• _Provided data_:

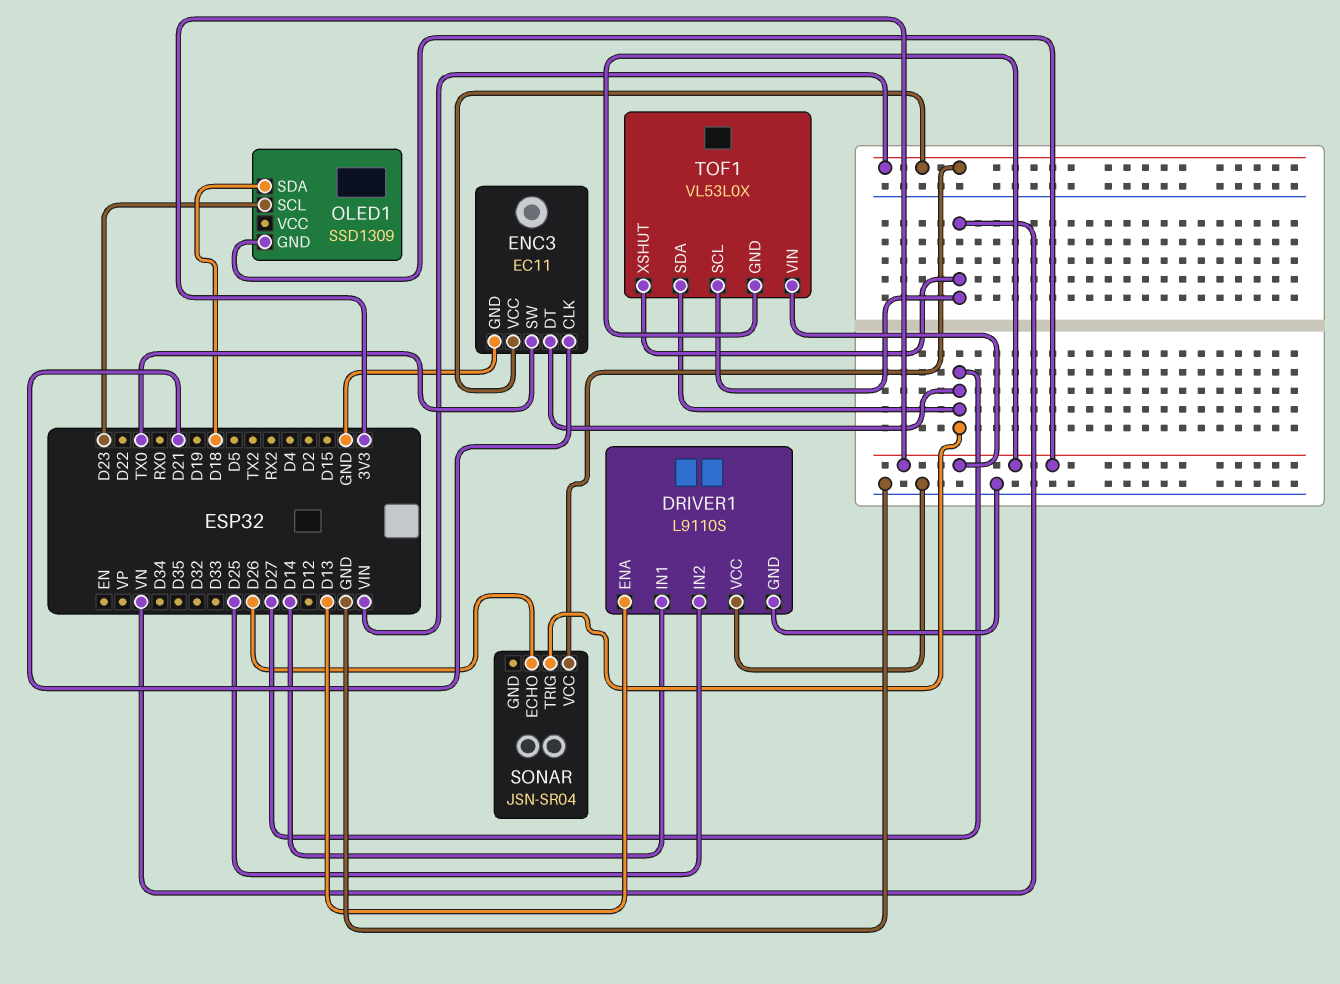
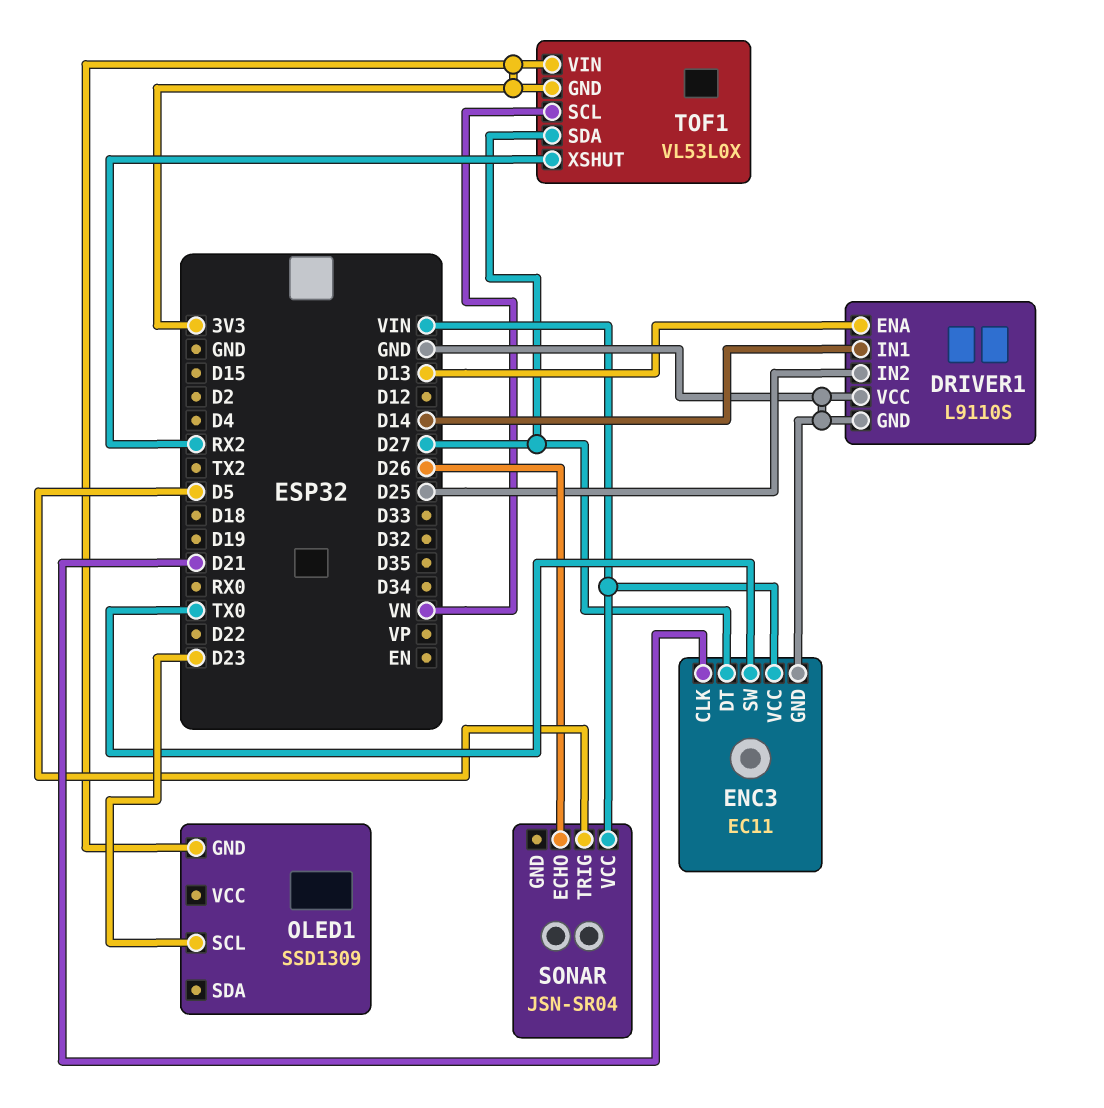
OLED1 pin SDA: D18 -> none
SONAR pin TRIG: D27 -> D5
TOF1 pin XSHUT: VN -> RX2

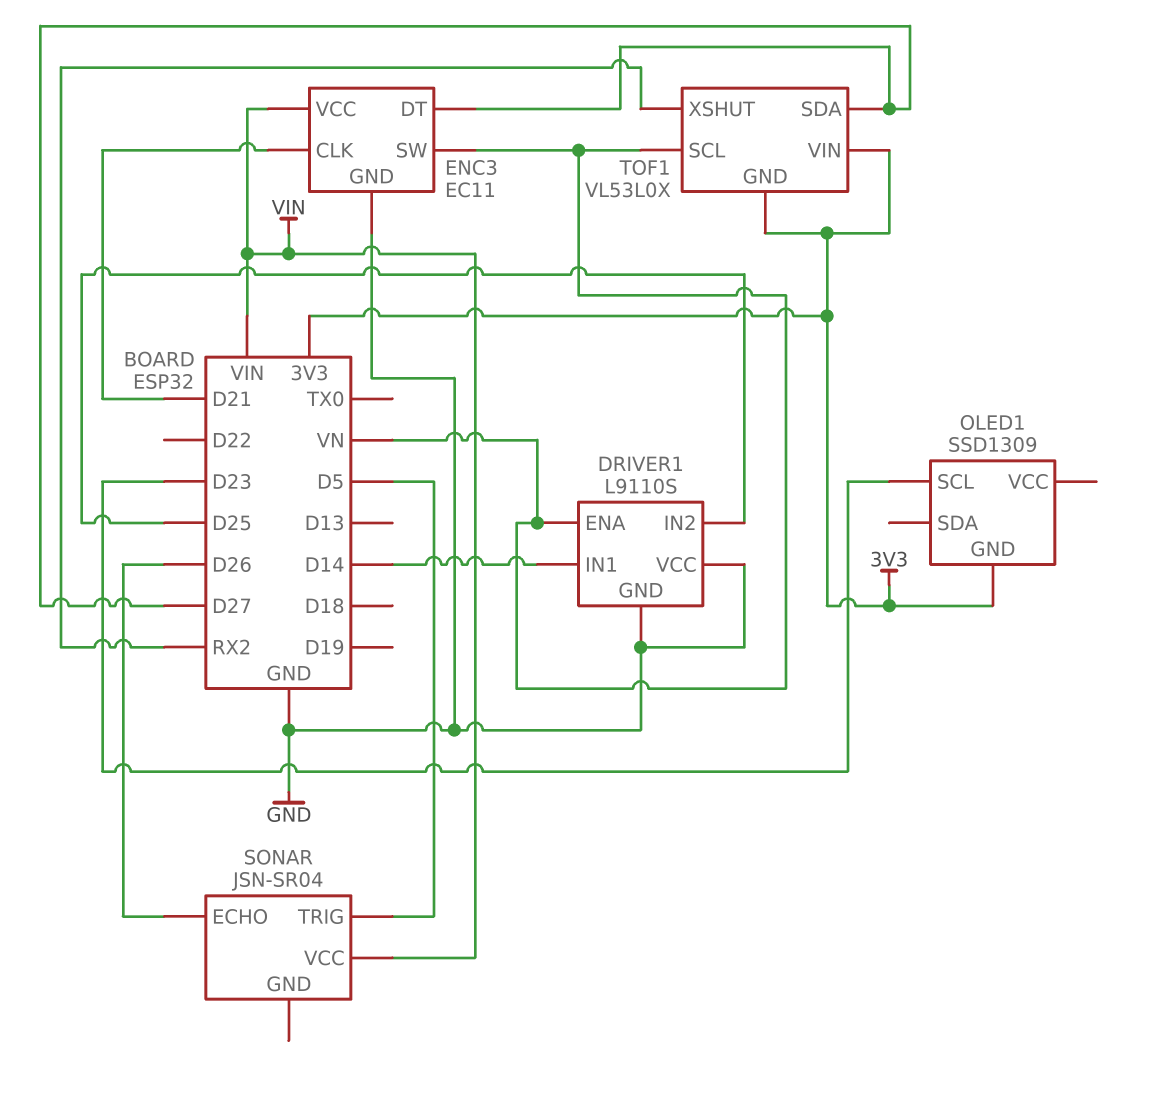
DRIVER1 pin ENA: D13 -> VN
ENC3 pin SW: TX0 -> VN

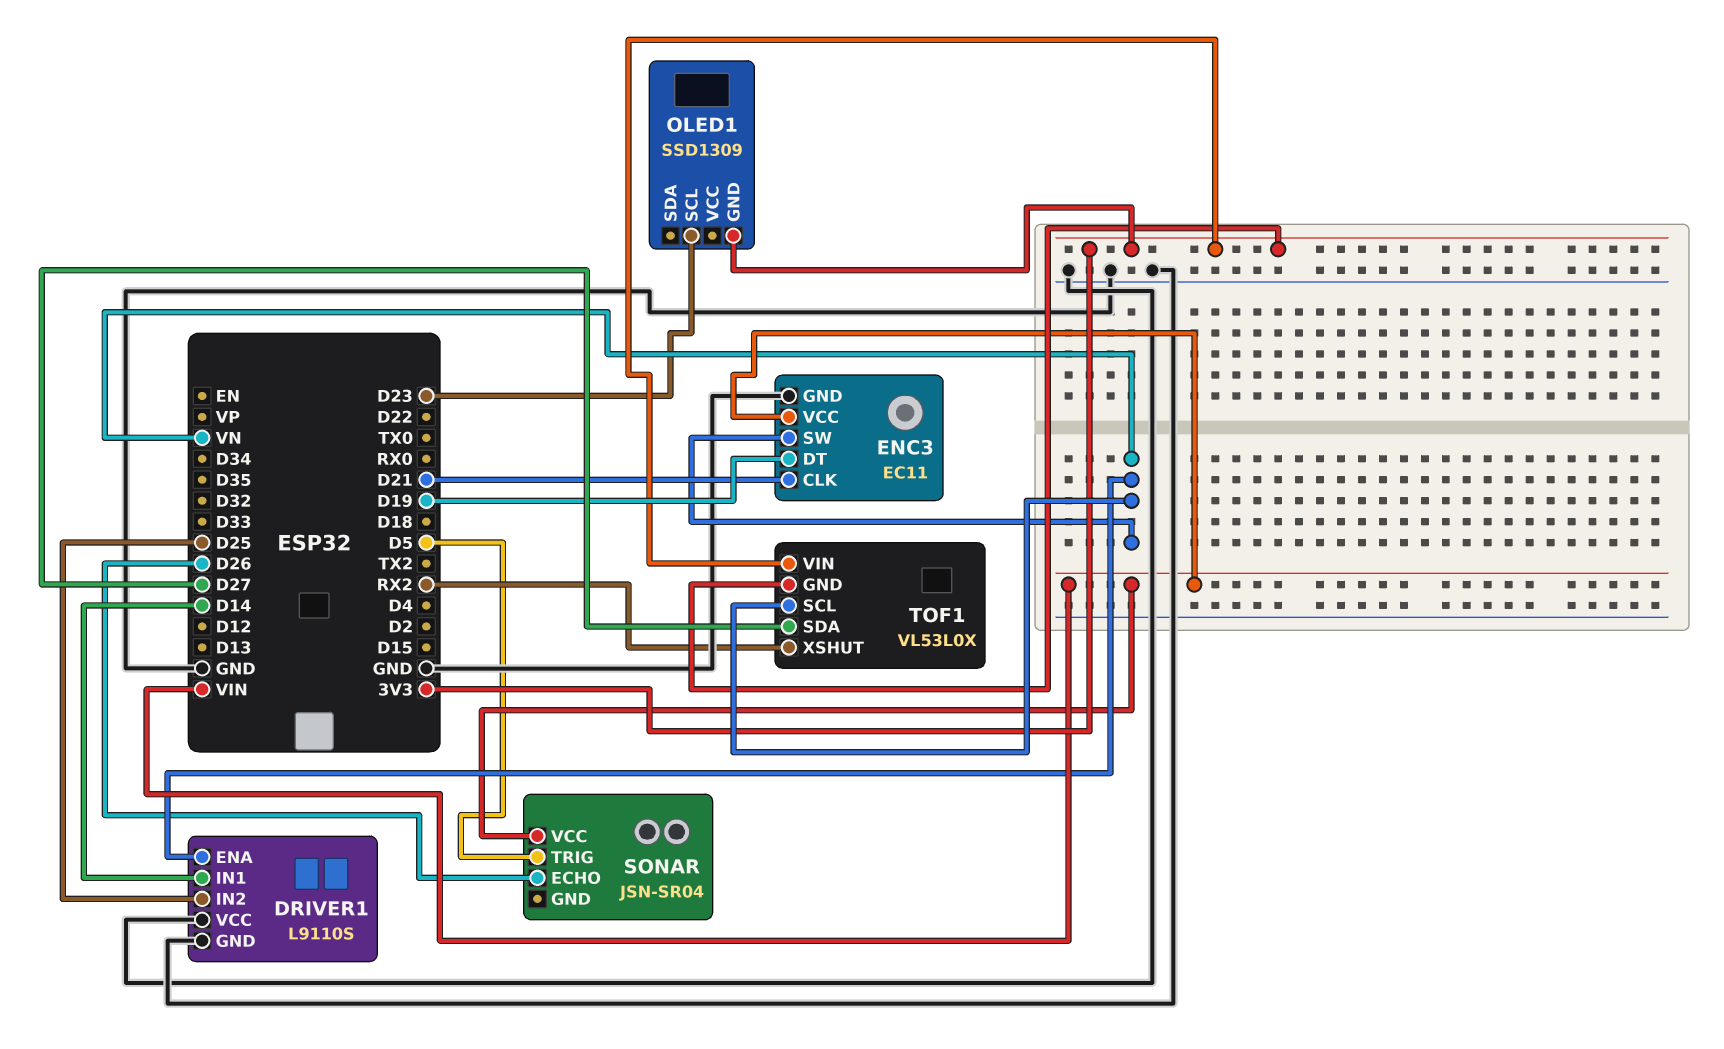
ENC3 pin DT: D27 -> D19

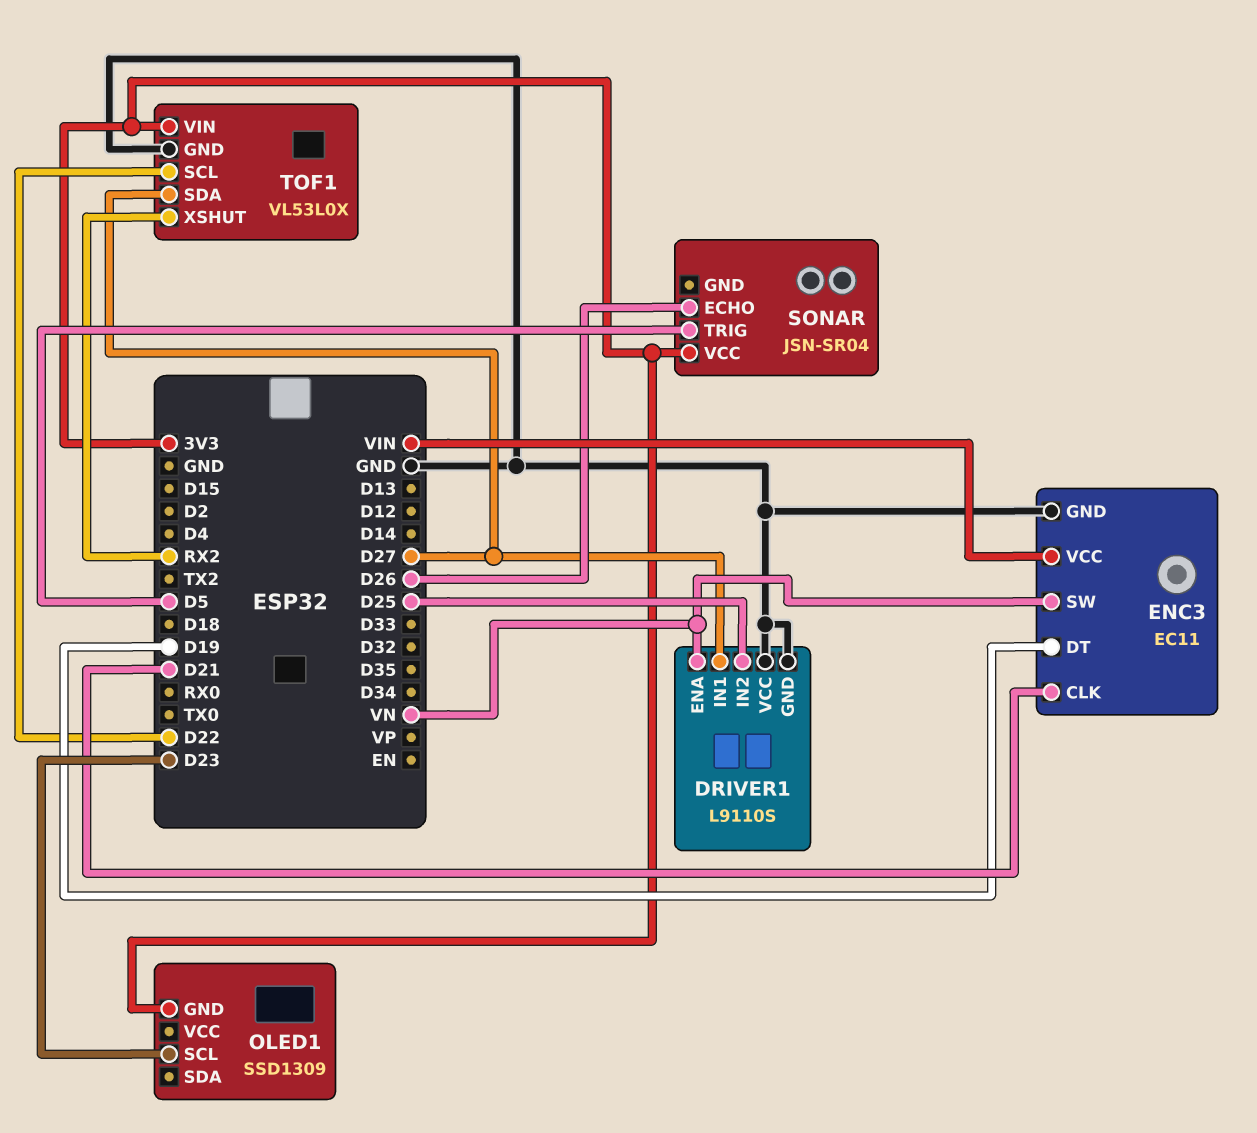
DRIVER1 pin IN1: D14 -> D27
SONAR pin VCC: VIN -> 3V3
TOF1 pin GND: 3V3 -> GND
TOF1 pin SCL: VN -> D22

• _Task details_: Each line from the one that holds "TOF1 pin XSHUT: VN -> RX2" through the end of the material should be repeated exactly, and nothing more. Leave out any picture.

• _Exercise output_:
TOF1 pin XSHUT: VN -> RX2

DRIVER1 pin ENA: D13 -> VN
ENC3 pin SW: TX0 -> VN

ENC3 pin DT: D27 -> D19

DRIVER1 pin IN1: D14 -> D27
SONAR pin VCC: VIN -> 3V3
TOF1 pin GND: 3V3 -> GND
TOF1 pin SCL: VN -> D22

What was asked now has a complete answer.